§ THE RECORDS:
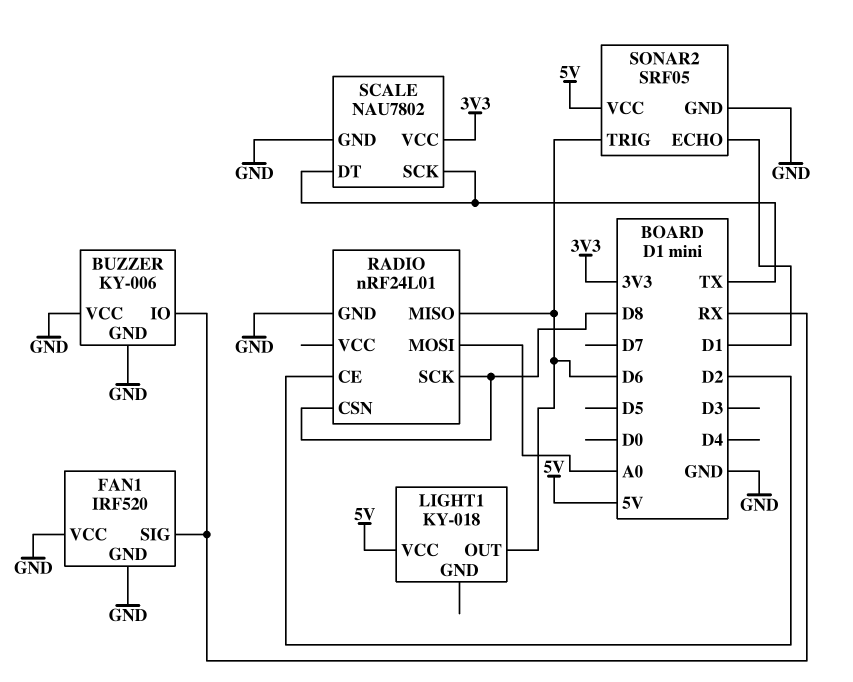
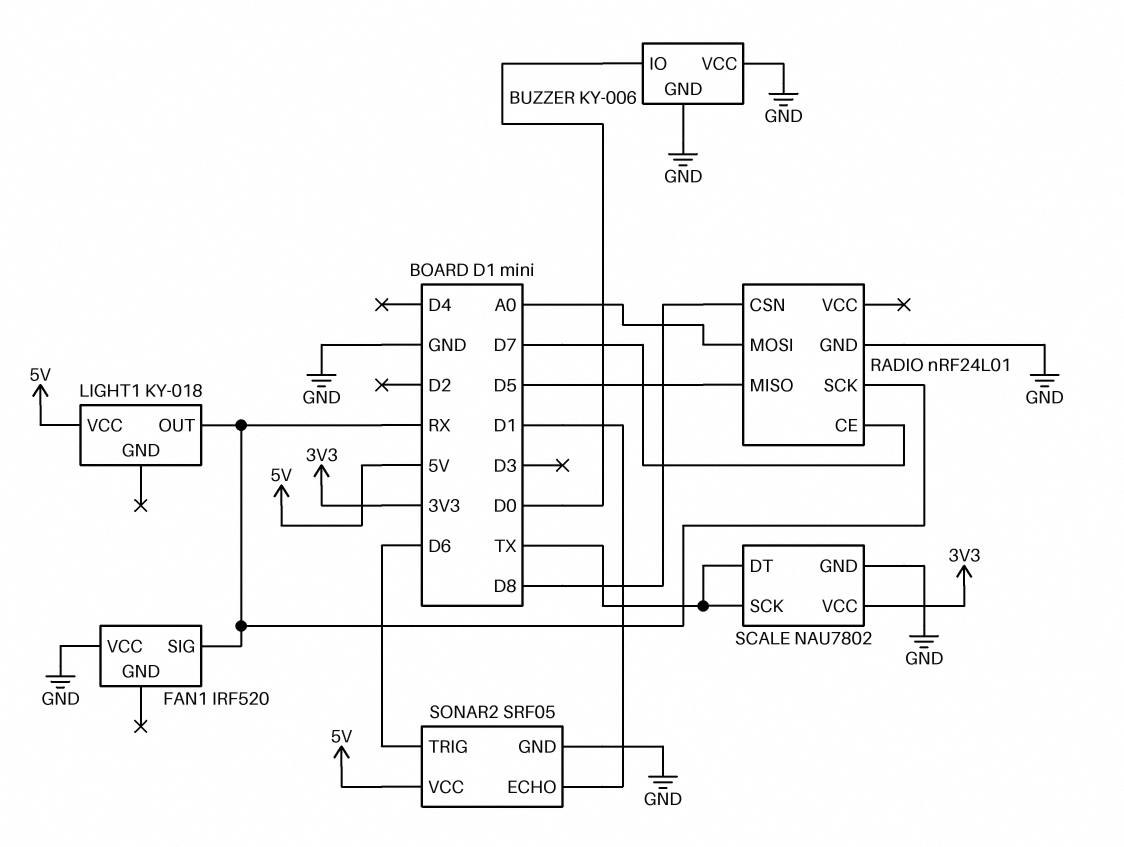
BUZZER pin IO: RX -> D0
FAN1 pin GND: GND -> none
LIGHT1 pin OUT: D6 -> RX
RADIO pin CE: D2 -> D7
RADIO pin MISO: D6 -> D5
RADIO pin SCK: D8 -> RX

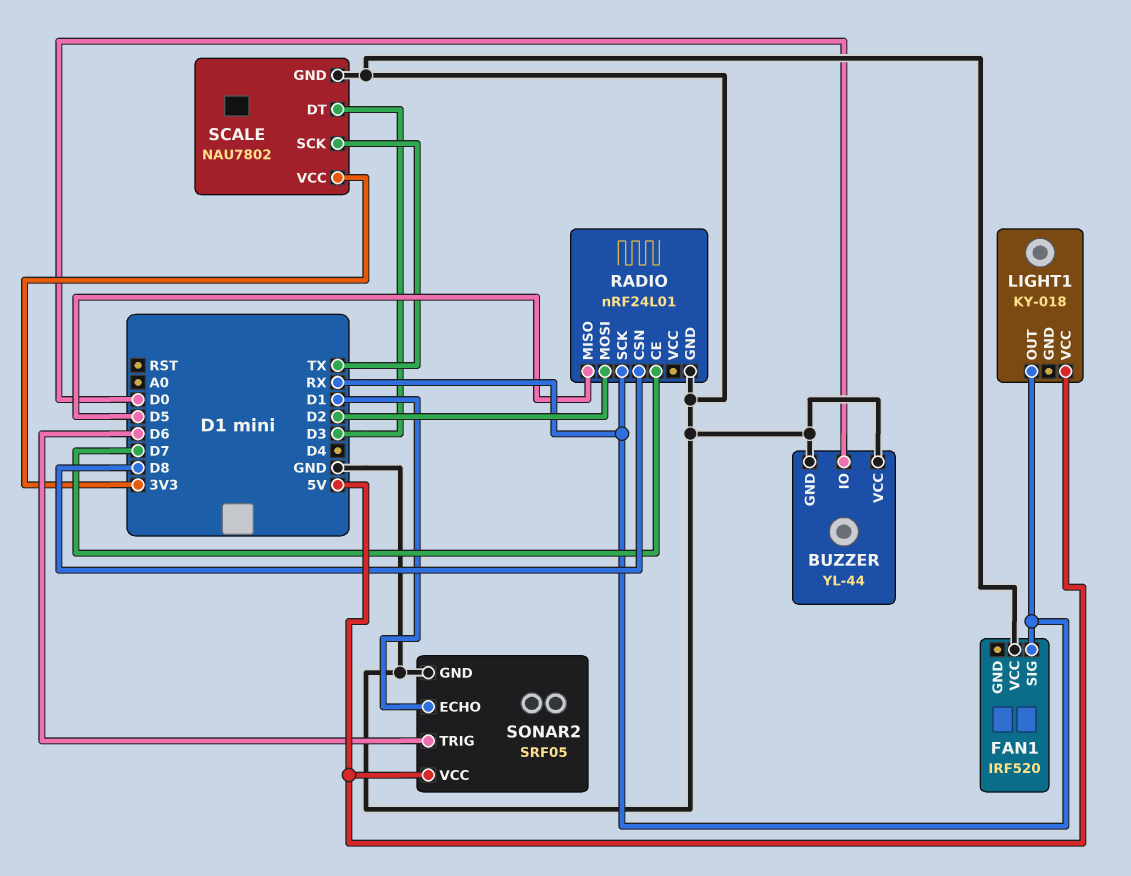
BUZZER: KY-006 -> YL-44
RADIO pin MOSI: A0 -> D2
SCALE pin DT: TX -> D3

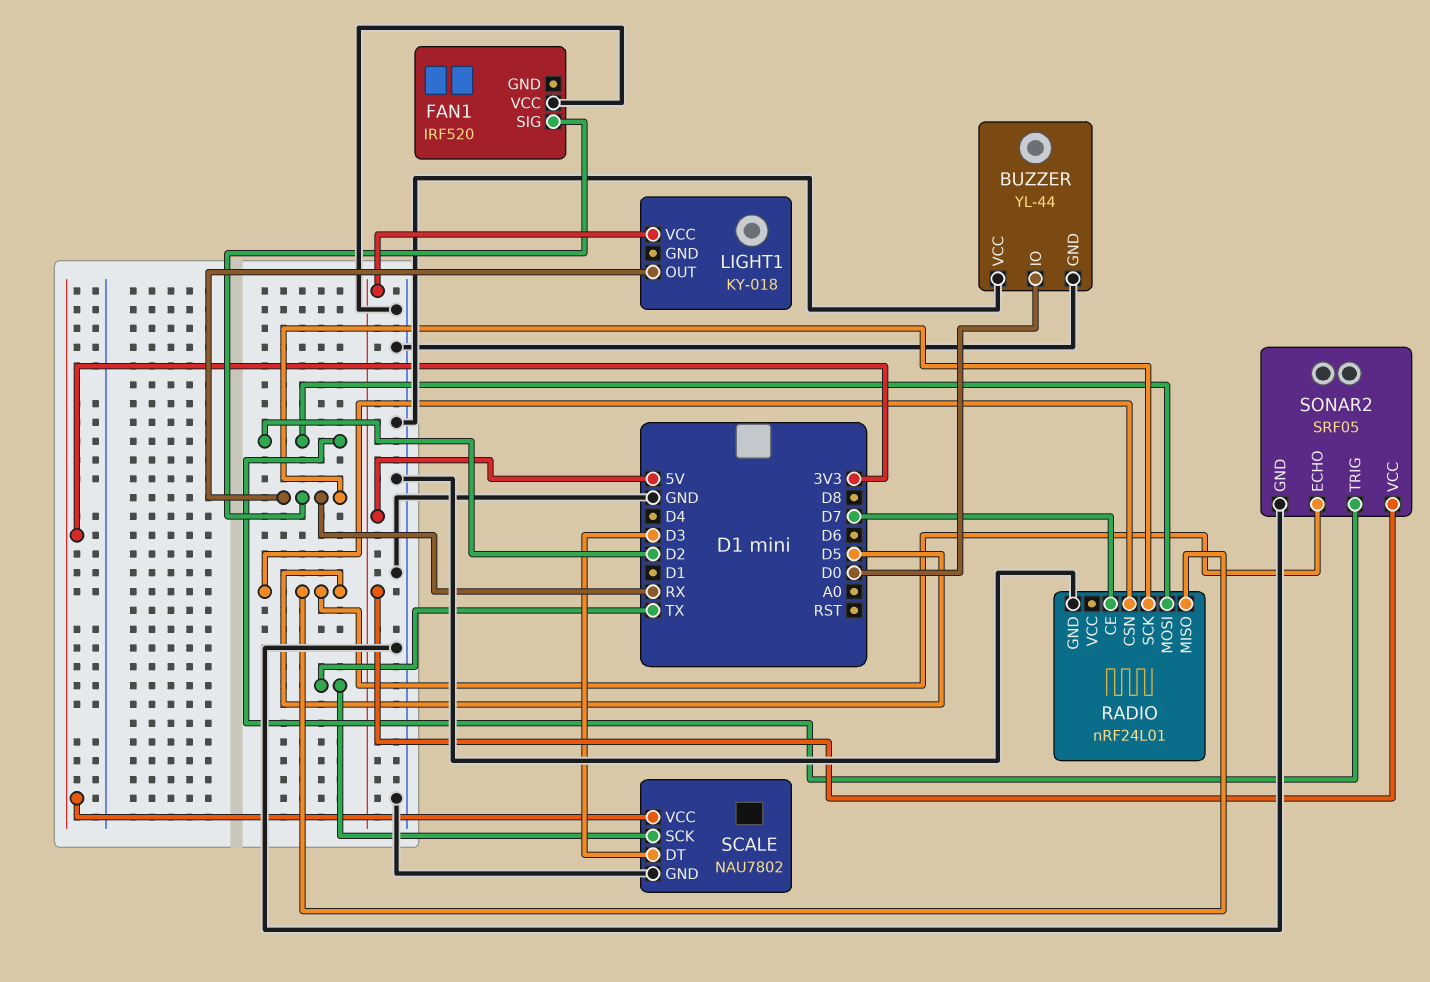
RADIO pin CSN: D8 -> D5
SONAR2 pin ECHO: D1 -> D5
SONAR2 pin TRIG: D6 -> D2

§ WHAT THE TASK ASKS: Keep every word of the material exactly as given. Drop the pictures.

§ RESPONSE TO THIS EXERCISE:
BUZZER pin IO: RX -> D0
FAN1 pin GND: GND -> none
LIGHT1 pin OUT: D6 -> RX
RADIO pin CE: D2 -> D7
RADIO pin MISO: D6 -> D5
RADIO pin SCK: D8 -> RX

BUZZER: KY-006 -> YL-44
RADIO pin MOSI: A0 -> D2
SCALE pin DT: TX -> D3

RADIO pin CSN: D8 -> D5
SONAR2 pin ECHO: D1 -> D5
SONAR2 pin TRIG: D6 -> D2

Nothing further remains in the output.